### [DATA SUPPLIED]
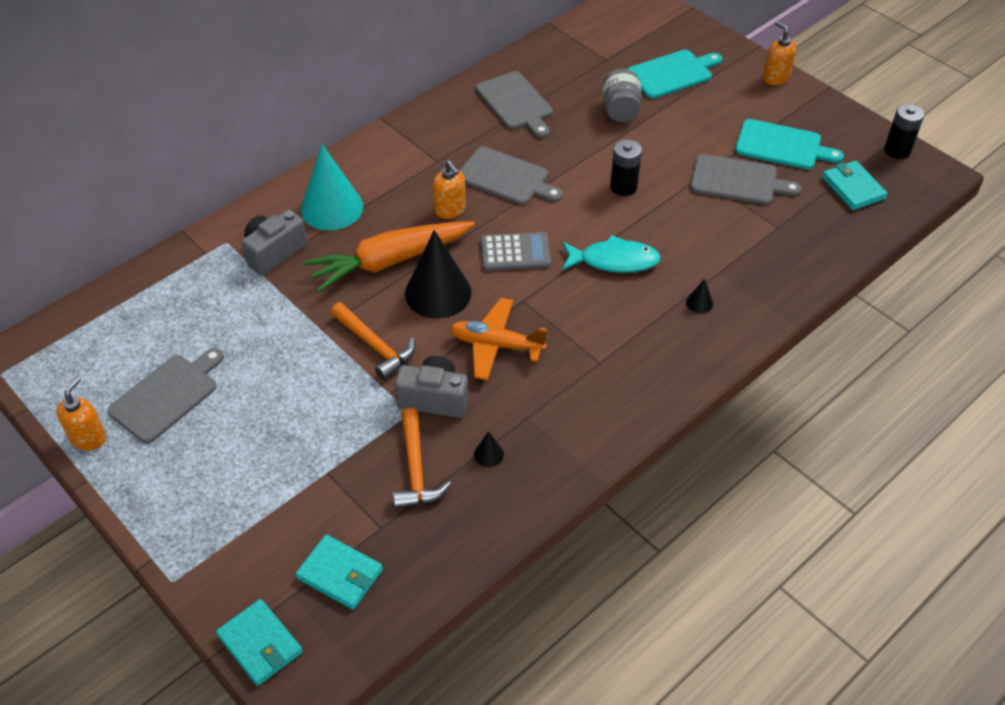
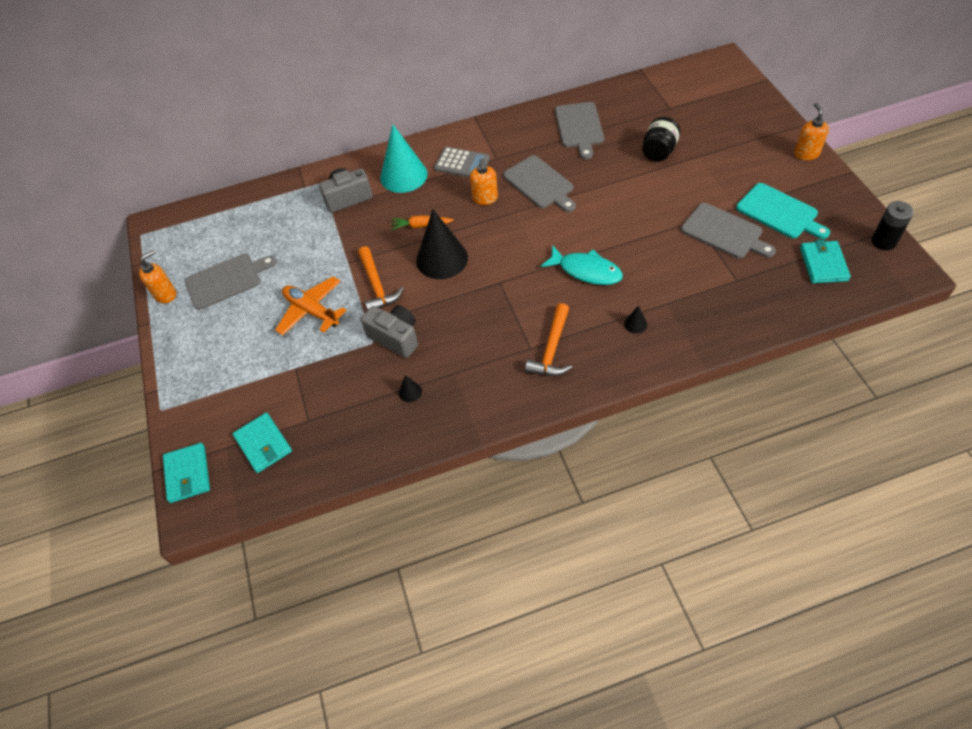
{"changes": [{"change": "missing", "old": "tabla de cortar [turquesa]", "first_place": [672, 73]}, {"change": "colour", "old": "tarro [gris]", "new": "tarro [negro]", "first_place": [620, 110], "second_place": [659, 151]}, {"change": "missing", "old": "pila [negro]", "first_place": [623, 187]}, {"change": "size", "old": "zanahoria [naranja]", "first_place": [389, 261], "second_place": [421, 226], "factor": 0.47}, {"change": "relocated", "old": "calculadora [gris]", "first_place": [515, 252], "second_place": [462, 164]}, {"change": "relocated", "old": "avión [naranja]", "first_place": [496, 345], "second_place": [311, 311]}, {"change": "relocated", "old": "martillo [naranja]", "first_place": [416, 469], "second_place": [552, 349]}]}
---
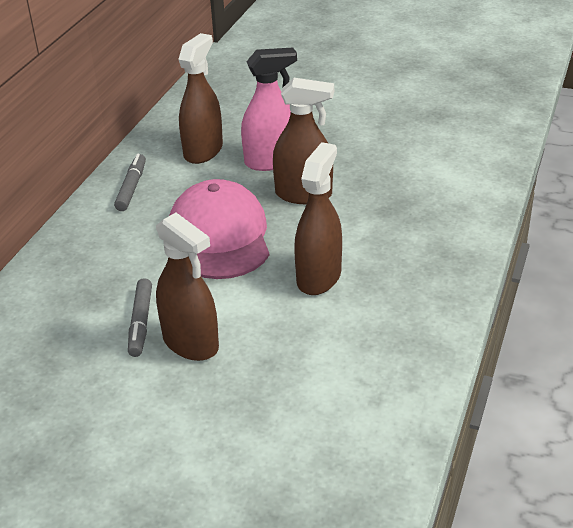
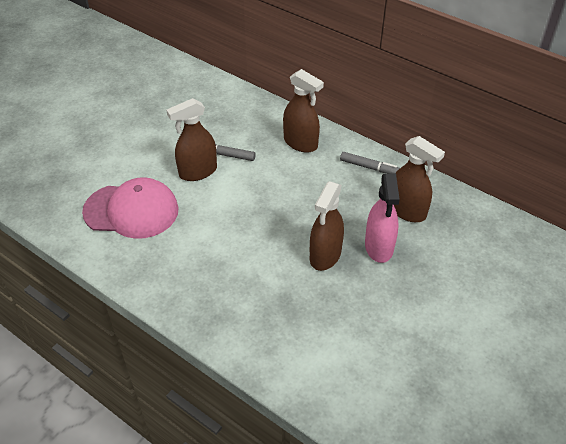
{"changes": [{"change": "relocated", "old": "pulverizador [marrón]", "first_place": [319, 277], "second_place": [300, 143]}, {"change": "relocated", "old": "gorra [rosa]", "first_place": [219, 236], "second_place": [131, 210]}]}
...
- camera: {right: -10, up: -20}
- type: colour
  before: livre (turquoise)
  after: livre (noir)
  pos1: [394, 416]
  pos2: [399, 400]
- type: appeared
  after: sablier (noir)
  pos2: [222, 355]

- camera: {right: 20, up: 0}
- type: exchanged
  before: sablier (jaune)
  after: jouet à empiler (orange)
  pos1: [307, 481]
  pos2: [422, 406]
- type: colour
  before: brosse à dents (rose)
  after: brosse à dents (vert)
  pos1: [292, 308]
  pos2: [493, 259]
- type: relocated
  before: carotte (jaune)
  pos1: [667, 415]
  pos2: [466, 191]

### [AIM OF THE EXERCISE]
Look through the entries and copy every line in which the string "noir" appears.

### [REPLY]
  after: livre (noir)
  after: sablier (noir)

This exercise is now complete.